Your assignment
What is needed is a word-for-word transcription of every record below.

*** Recorded information ***

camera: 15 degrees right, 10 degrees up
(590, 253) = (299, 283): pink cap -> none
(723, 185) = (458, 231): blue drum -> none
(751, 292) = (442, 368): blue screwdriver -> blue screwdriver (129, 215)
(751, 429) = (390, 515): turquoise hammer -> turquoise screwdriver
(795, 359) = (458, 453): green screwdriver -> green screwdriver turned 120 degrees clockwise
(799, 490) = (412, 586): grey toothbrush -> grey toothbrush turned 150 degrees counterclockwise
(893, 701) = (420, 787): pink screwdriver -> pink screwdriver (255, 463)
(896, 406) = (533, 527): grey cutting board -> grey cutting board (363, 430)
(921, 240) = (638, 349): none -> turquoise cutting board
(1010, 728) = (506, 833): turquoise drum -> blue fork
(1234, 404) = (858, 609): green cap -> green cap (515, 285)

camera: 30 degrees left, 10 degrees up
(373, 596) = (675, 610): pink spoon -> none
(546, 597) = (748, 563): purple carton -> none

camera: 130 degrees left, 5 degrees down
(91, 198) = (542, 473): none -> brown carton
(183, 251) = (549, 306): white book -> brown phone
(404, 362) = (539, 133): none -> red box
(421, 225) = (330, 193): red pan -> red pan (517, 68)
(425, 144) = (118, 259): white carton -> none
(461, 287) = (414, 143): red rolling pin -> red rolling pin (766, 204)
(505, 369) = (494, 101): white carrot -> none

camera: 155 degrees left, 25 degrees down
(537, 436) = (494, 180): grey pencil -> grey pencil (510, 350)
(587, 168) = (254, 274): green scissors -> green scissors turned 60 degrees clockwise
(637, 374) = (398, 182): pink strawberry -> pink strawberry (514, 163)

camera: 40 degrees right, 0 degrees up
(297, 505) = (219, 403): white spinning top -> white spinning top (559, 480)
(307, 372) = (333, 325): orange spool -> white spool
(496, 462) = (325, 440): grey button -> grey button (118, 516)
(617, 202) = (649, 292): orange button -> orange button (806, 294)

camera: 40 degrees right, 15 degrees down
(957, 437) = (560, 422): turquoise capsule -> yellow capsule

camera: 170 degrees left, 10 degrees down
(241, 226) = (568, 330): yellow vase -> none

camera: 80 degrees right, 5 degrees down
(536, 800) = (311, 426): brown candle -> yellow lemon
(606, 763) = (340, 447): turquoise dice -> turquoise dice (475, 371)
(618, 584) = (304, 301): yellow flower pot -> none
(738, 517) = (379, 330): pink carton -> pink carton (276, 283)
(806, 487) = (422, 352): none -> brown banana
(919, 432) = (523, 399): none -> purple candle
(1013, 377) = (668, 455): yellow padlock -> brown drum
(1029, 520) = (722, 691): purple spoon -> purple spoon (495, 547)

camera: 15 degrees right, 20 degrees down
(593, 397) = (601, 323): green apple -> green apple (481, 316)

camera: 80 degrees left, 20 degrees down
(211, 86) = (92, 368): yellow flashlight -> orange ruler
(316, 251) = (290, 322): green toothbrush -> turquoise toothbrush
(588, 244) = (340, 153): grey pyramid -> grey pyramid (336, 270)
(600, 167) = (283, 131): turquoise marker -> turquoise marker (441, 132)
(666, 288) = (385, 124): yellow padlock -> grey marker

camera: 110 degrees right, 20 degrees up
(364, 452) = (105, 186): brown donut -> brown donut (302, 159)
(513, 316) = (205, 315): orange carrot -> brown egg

***

Task solution
camera: 15 degrees right, 10 degrees up
(590, 253) = (299, 283): pink cap -> none
(723, 185) = (458, 231): blue drum -> none
(751, 292) = (442, 368): blue screwdriver -> blue screwdriver (129, 215)
(751, 429) = (390, 515): turquoise hammer -> turquoise screwdriver
(795, 359) = (458, 453): green screwdriver -> green screwdriver turned 120 degrees clockwise
(799, 490) = (412, 586): grey toothbrush -> grey toothbrush turned 150 degrees counterclockwise
(893, 701) = (420, 787): pink screwdriver -> pink screwdriver (255, 463)
(896, 406) = (533, 527): grey cutting board -> grey cutting board (363, 430)
(921, 240) = (638, 349): none -> turquoise cutting board
(1010, 728) = (506, 833): turquoise drum -> blue fork
(1234, 404) = (858, 609): green cap -> green cap (515, 285)

camera: 30 degrees left, 10 degrees up
(373, 596) = (675, 610): pink spoon -> none
(546, 597) = (748, 563): purple carton -> none

camera: 130 degrees left, 5 degrees down
(91, 198) = (542, 473): none -> brown carton
(183, 251) = (549, 306): white book -> brown phone
(404, 362) = (539, 133): none -> red box
(421, 225) = (330, 193): red pan -> red pan (517, 68)
(425, 144) = (118, 259): white carton -> none
(461, 287) = (414, 143): red rolling pin -> red rolling pin (766, 204)
(505, 369) = (494, 101): white carrot -> none

camera: 155 degrees left, 25 degrees down
(537, 436) = (494, 180): grey pencil -> grey pencil (510, 350)
(587, 168) = (254, 274): green scissors -> green scissors turned 60 degrees clockwise
(637, 374) = (398, 182): pink strawberry -> pink strawberry (514, 163)

camera: 40 degrees right, 0 degrees up
(297, 505) = (219, 403): white spinning top -> white spinning top (559, 480)
(307, 372) = (333, 325): orange spool -> white spool
(496, 462) = (325, 440): grey button -> grey button (118, 516)
(617, 202) = (649, 292): orange button -> orange button (806, 294)

camera: 40 degrees right, 15 degrees down
(957, 437) = (560, 422): turquoise capsule -> yellow capsule

camera: 170 degrees left, 10 degrees down
(241, 226) = (568, 330): yellow vase -> none

camera: 80 degrees right, 5 degrees down
(536, 800) = (311, 426): brown candle -> yellow lemon
(606, 763) = (340, 447): turquoise dice -> turquoise dice (475, 371)
(618, 584) = (304, 301): yellow flower pot -> none
(738, 517) = (379, 330): pink carton -> pink carton (276, 283)
(806, 487) = (422, 352): none -> brown banana
(919, 432) = (523, 399): none -> purple candle
(1013, 377) = (668, 455): yellow padlock -> brown drum
(1029, 520) = (722, 691): purple spoon -> purple spoon (495, 547)

camera: 15 degrees right, 20 degrees down
(593, 397) = (601, 323): green apple -> green apple (481, 316)

camera: 80 degrees left, 20 degrees down
(211, 86) = (92, 368): yellow flashlight -> orange ruler
(316, 251) = (290, 322): green toothbrush -> turquoise toothbrush
(588, 244) = (340, 153): grey pyramid -> grey pyramid (336, 270)
(600, 167) = (283, 131): turquoise marker -> turquoise marker (441, 132)
(666, 288) = (385, 124): yellow padlock -> grey marker

camera: 110 degrees right, 20 degrees up
(364, 452) = (105, 186): brown donut -> brown donut (302, 159)
(513, 316) = (205, 315): orange carrot -> brown egg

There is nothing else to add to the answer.